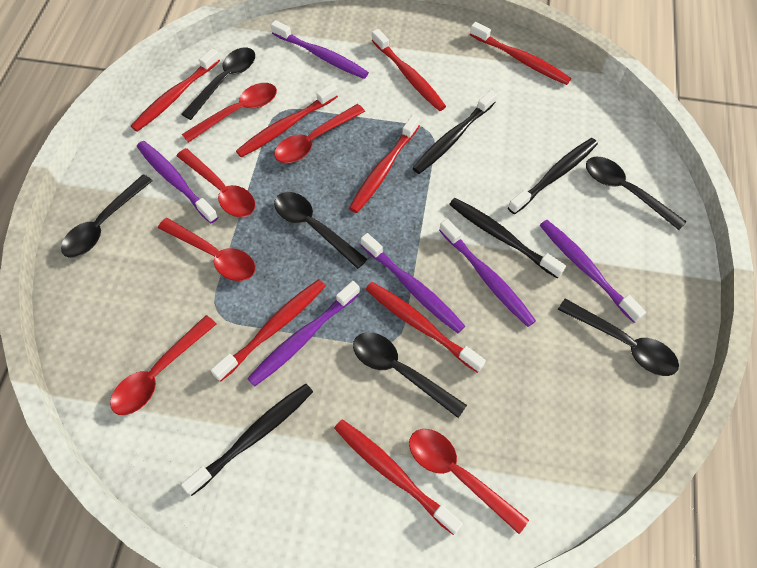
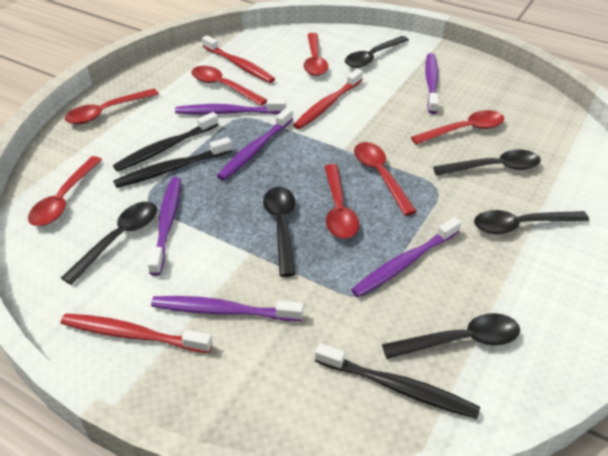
black toothbrush: 4 -> 3
red spoon: 6 -> 7
red toothbrush: 8 -> 3

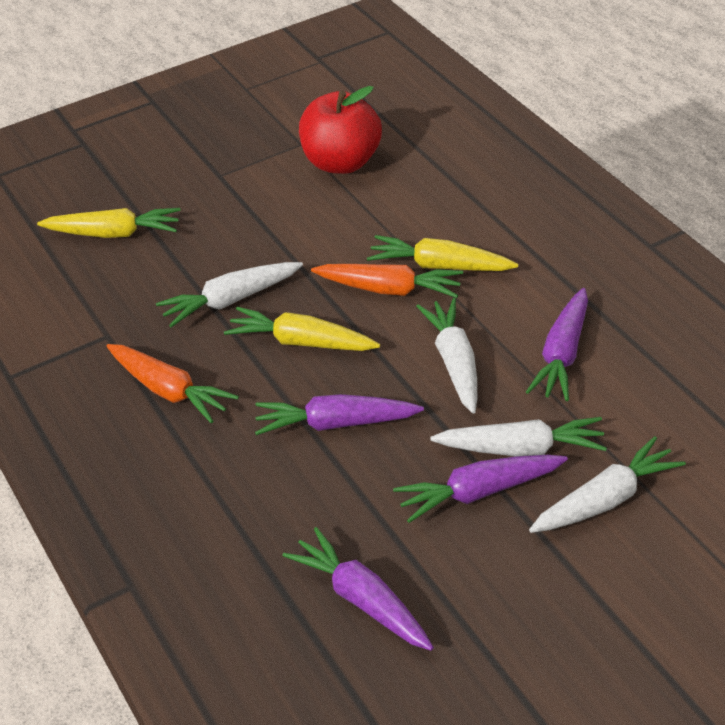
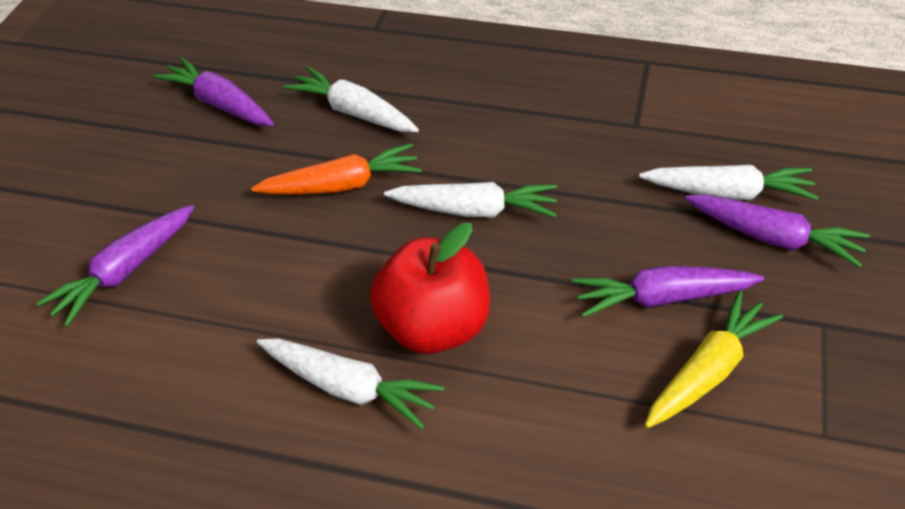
orange carrot: 2 -> 1
yellow carrot: 3 -> 1

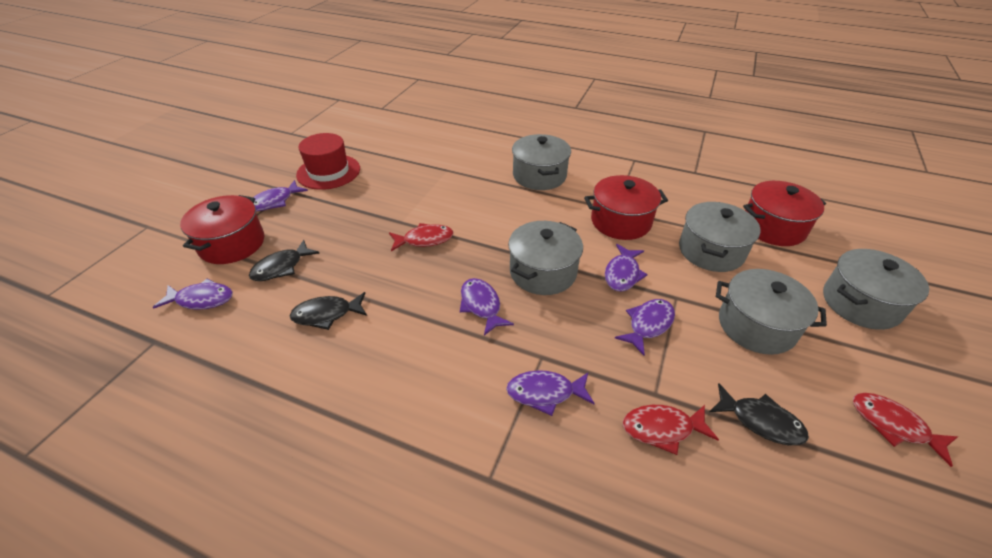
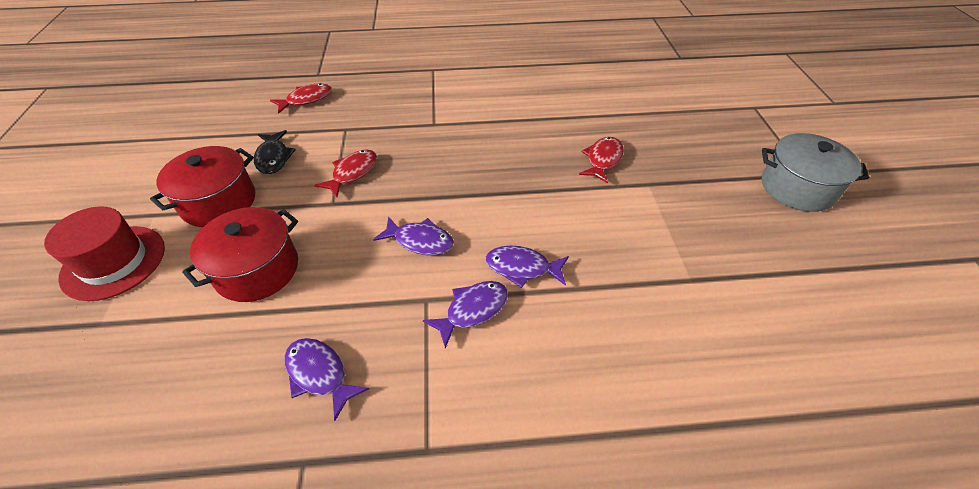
black fish: 3 -> 1
grey pot: 5 -> 1
purple fish: 6 -> 4
red pot: 3 -> 2

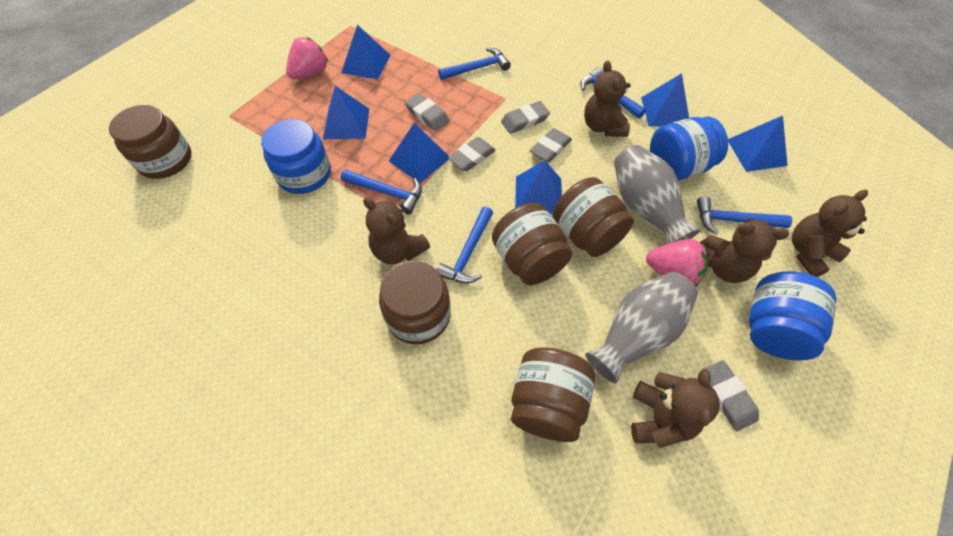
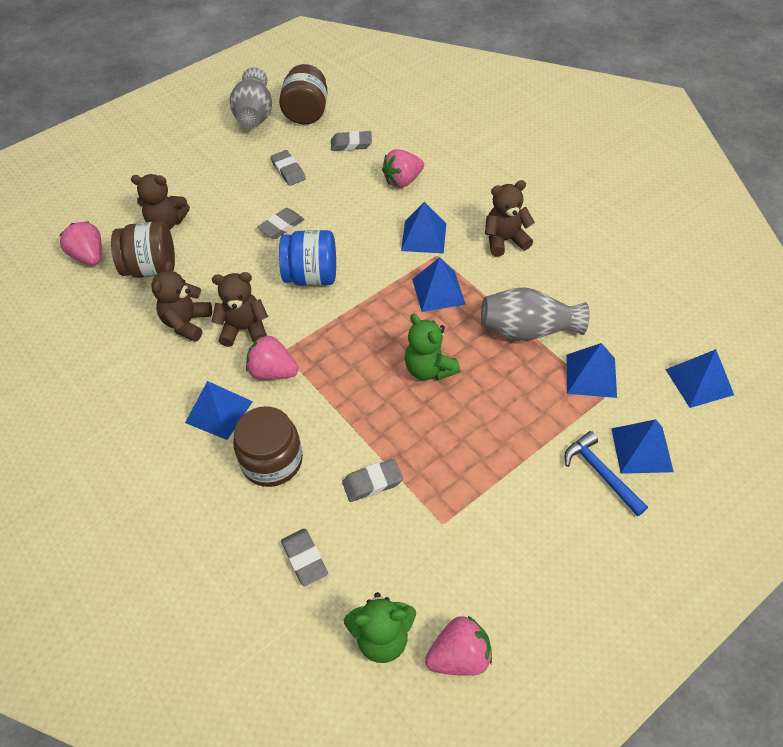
blue hammer: 5 -> 1
blue jar: 3 -> 1
brown jar: 5 -> 3
brown teddy bear: 5 -> 4
green teddy bear: 0 -> 2
pink strawberry: 2 -> 4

* INSTRUCTIONS TO FOLLOW
Report how many lines in the listing above hold the string "toothbrush", giving the number and no other words.

* YOUR SOLUTION
2